**SOURCE MATERIAL:**
::::

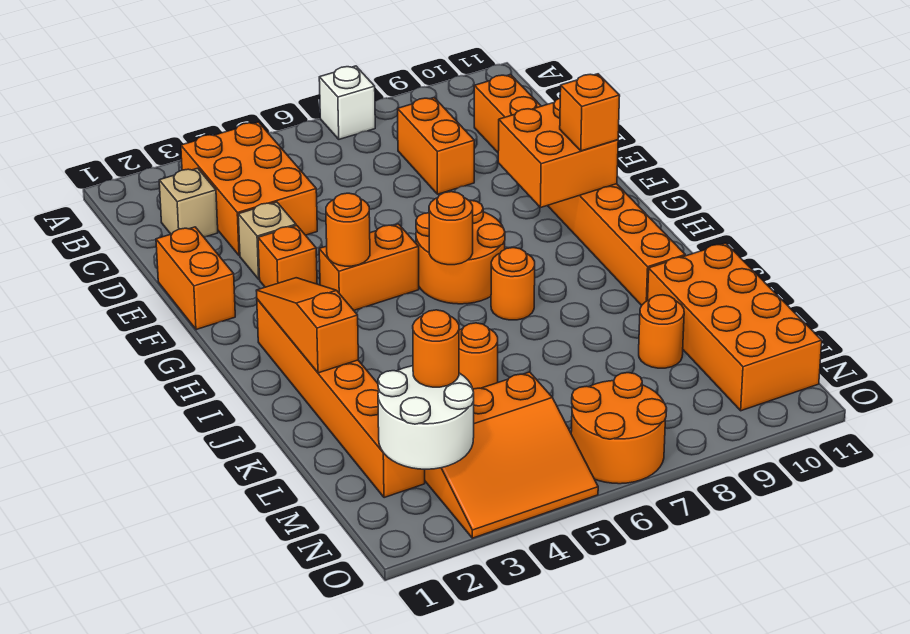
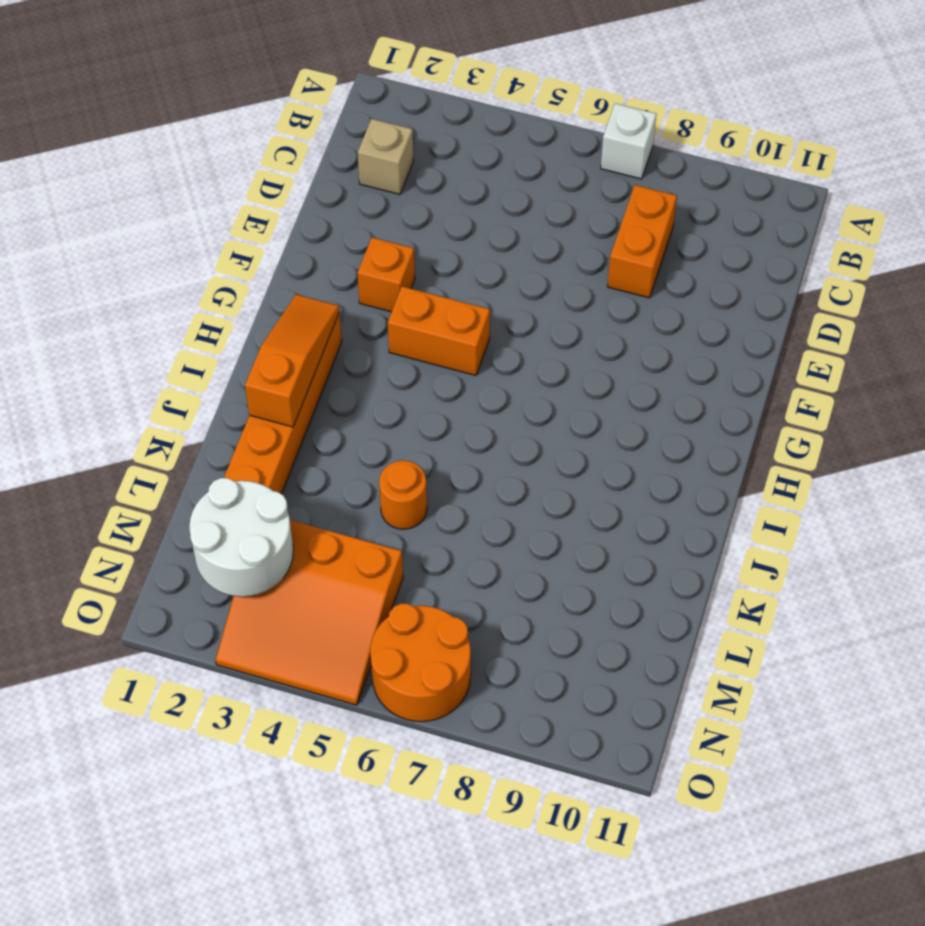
none -> orange brick B3:D4 level 1
none -> orange brick C10:J10 level 1
none -> orange brick E1:F1 level 1

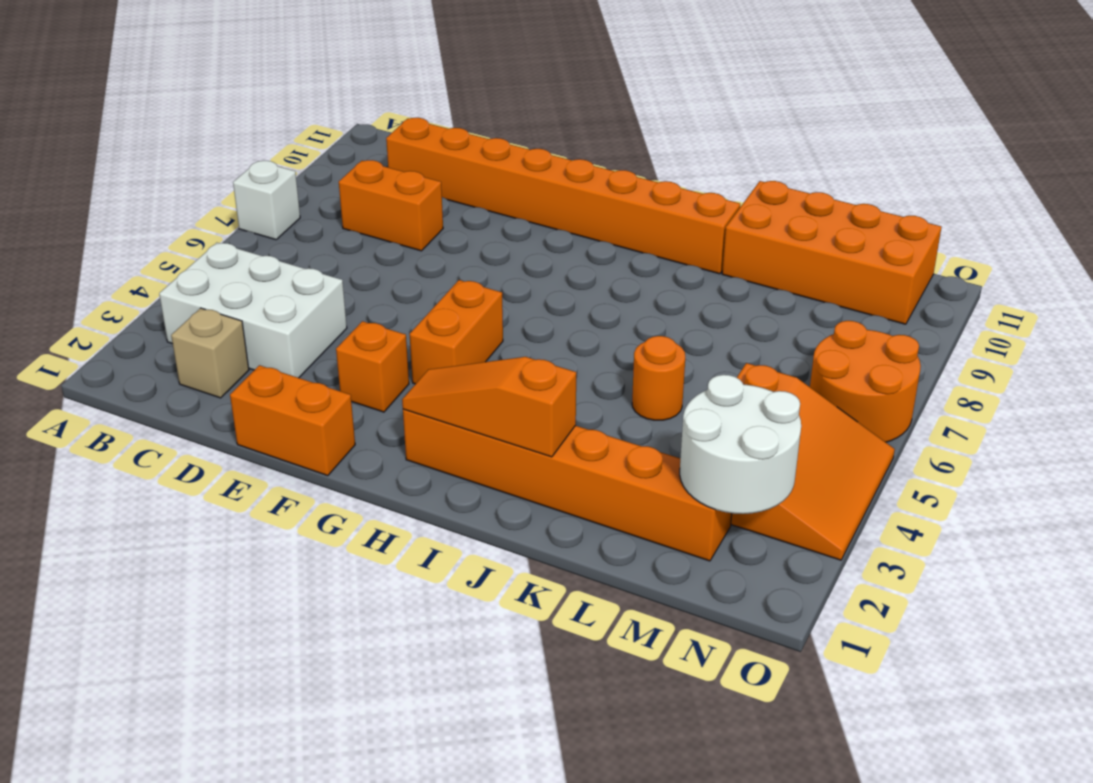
white brick B3:D4 level 1 -> orange brick B3:D4 level 1
none -> tan brick E3 level 1
none -> orange round brick G6:H7 level 1
none -> orange round brick I7 level 1

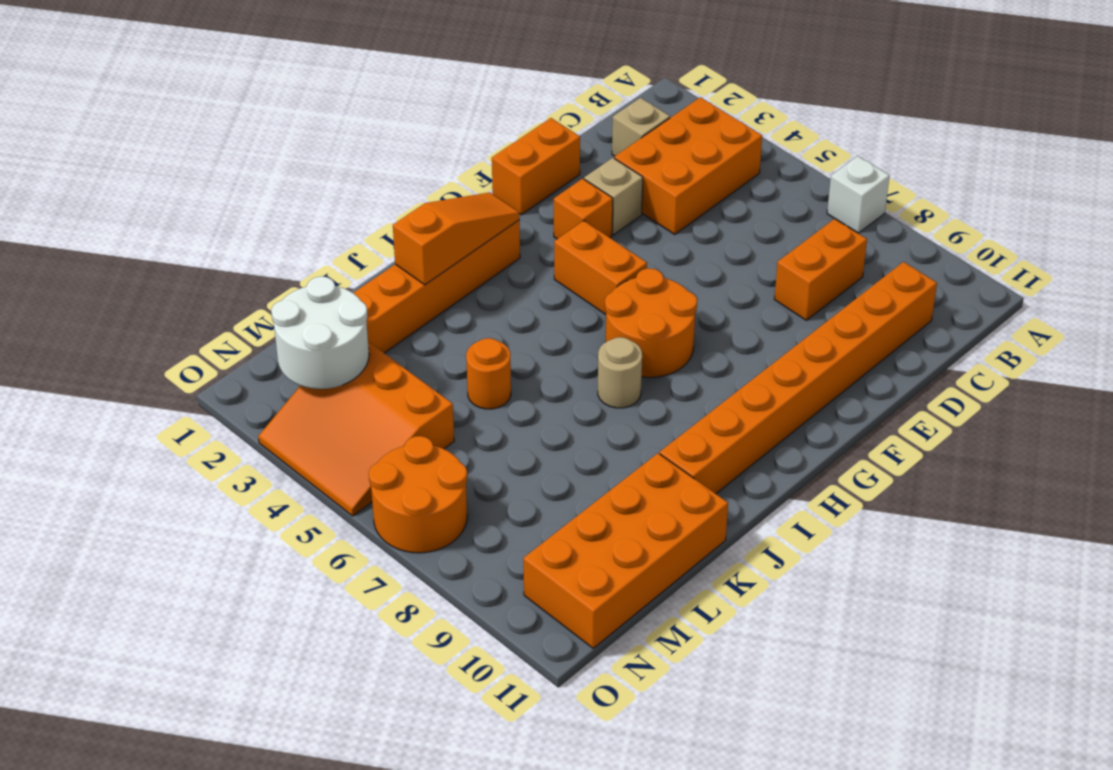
tan round brick I7 level 1 -> orange round brick I7 level 1
none -> orange round brick L9 level 1
none -> orange brick F9:G10 level 2
none -> orange round brick G4 level 2

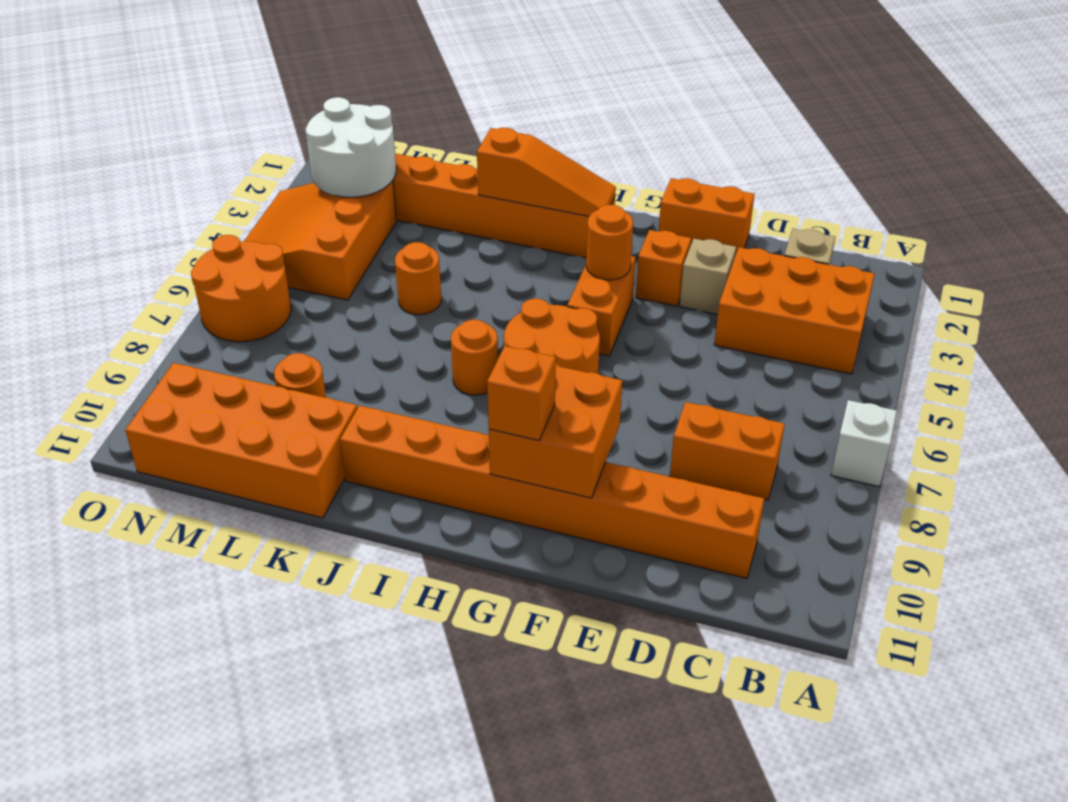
none -> orange round brick H6 level 2
none -> orange round brick M3 level 3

::::

**PROBLEM DESCRIPTION:** Starting at the line with "none -> orange round brick G4 level 2" and stopping at the final line of the material, reproduce each line exactly, both ends included. Leave the pictures out.

**ANSWER TO THE EXERCISE:**
none -> orange round brick G4 level 2

none -> orange round brick H6 level 2
none -> orange round brick M3 level 3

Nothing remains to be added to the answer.